WHAT TO DO: Hunt for the word "turned" across the entries below, copying each line that holds it.

Object correspondence data:
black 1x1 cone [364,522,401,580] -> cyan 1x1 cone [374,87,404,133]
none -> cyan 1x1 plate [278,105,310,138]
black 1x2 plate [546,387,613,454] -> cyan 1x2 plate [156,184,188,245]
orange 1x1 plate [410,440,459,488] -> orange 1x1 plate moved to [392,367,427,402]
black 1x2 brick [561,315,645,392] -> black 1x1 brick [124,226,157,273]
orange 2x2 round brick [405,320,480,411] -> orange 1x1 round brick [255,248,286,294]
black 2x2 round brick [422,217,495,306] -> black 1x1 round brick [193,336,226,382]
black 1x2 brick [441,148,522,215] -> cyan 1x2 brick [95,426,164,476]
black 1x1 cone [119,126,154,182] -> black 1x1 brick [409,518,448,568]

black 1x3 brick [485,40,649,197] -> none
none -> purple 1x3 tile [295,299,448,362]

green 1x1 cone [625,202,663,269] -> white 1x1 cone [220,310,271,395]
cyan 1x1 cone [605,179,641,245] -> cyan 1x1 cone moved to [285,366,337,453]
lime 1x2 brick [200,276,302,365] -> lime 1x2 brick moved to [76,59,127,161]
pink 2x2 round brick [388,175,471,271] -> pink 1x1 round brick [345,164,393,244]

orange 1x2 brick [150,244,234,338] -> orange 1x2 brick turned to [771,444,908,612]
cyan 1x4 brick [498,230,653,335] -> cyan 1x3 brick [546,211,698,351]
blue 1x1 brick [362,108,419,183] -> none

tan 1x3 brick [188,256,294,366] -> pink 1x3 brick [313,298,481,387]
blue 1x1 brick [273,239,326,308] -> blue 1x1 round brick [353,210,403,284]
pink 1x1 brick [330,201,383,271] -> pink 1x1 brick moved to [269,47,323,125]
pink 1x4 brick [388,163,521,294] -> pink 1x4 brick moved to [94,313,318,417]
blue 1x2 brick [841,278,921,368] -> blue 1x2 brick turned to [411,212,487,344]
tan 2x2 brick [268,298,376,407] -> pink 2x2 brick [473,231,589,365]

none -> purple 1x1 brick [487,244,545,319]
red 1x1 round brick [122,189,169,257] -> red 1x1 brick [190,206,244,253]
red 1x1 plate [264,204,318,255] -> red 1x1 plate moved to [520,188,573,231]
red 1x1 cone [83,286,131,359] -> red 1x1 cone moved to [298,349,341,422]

OUTPUT FOR THIS EXERCISE:
orange 1x2 brick [150,244,234,338] -> orange 1x2 brick turned to [771,444,908,612]
blue 1x2 brick [841,278,921,368] -> blue 1x2 brick turned to [411,212,487,344]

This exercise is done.